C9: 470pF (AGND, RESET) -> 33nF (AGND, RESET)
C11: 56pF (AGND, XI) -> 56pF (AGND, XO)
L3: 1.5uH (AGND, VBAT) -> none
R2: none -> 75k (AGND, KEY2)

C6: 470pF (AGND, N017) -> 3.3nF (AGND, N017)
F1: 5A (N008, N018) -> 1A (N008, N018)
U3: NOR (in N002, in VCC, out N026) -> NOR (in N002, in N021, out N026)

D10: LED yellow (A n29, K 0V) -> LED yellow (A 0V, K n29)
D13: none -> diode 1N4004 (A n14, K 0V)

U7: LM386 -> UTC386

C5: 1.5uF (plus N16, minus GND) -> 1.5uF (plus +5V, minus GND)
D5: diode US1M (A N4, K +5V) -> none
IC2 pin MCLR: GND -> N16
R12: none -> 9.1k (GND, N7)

§ Exercise details: Return each record exactly as given.

§ Final answer:
C9: 470pF (AGND, RESET) -> 33nF (AGND, RESET)
C11: 56pF (AGND, XI) -> 56pF (AGND, XO)
L3: 1.5uH (AGND, VBAT) -> none
R2: none -> 75k (AGND, KEY2)

C6: 470pF (AGND, N017) -> 3.3nF (AGND, N017)
F1: 5A (N008, N018) -> 1A (N008, N018)
U3: NOR (in N002, in VCC, out N026) -> NOR (in N002, in N021, out N026)

D10: LED yellow (A n29, K 0V) -> LED yellow (A 0V, K n29)
D13: none -> diode 1N4004 (A n14, K 0V)

U7: LM386 -> UTC386

C5: 1.5uF (plus N16, minus GND) -> 1.5uF (plus +5V, minus GND)
D5: diode US1M (A N4, K +5V) -> none
IC2 pin MCLR: GND -> N16
R12: none -> 9.1k (GND, N7)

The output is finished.